**Data provided**
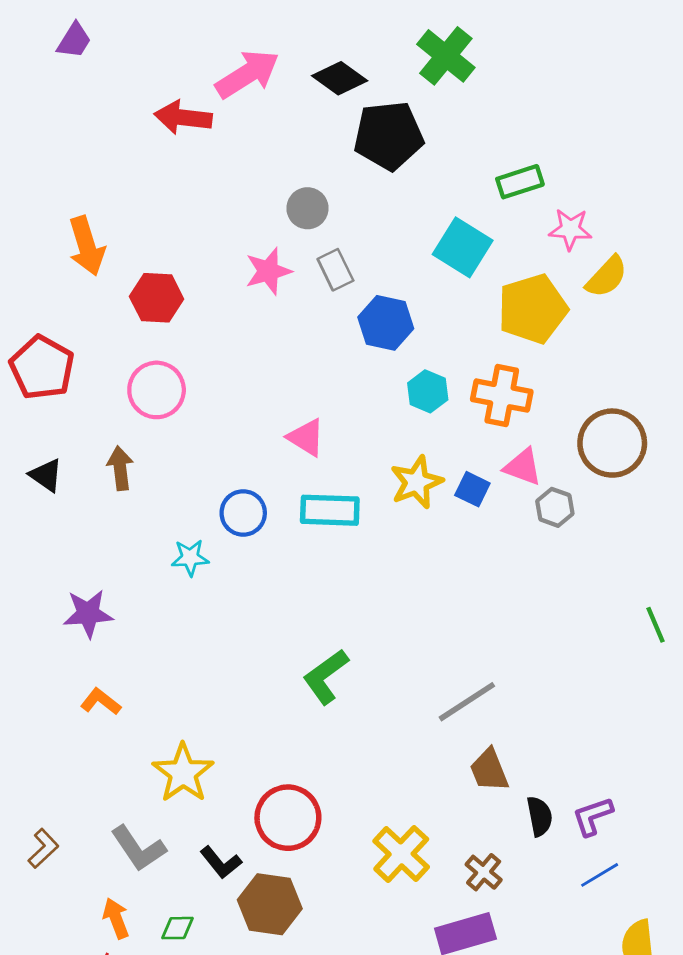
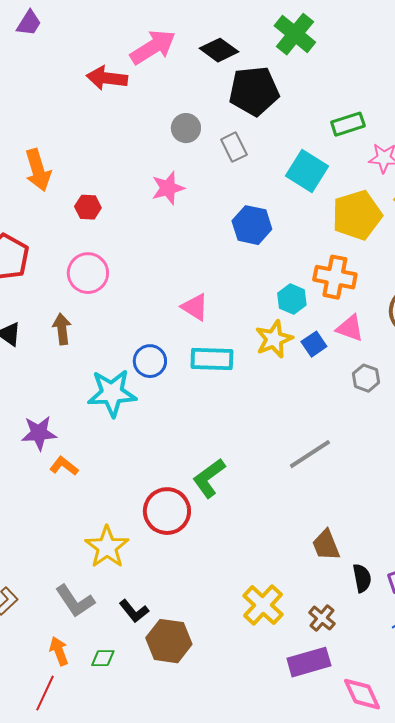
gray circle: (307, 208) -> (186, 128), moved
gray rectangle: (335, 270) -> (234, 147), moved
red hexagon: (157, 298) -> (88, 207), size x0.7
cyan hexagon: (428, 391) -> (292, 299), moved
blue square: (472, 489) -> (314, 344), turned 30
gray hexagon: (555, 507) -> (366, 378), moved
cyan star: (190, 558) -> (112, 393), size x1.8
orange L-shape: (101, 702) -> (64, 466), moved
gray line: (467, 702) -> (310, 454), moved
red circle: (288, 818) -> (167, 511), moved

**What the exercise asks**
The lines above from the one with "gray rectangle: (335, 270)" through the one with "gray hexagon: (555, 507) -> (366, 378), moved" are to be duplicated exactly, ends included, with nothing added.

**Answer section**
gray rectangle: (335, 270) -> (234, 147), moved
red hexagon: (157, 298) -> (88, 207), size x0.7
cyan hexagon: (428, 391) -> (292, 299), moved
blue square: (472, 489) -> (314, 344), turned 30
gray hexagon: (555, 507) -> (366, 378), moved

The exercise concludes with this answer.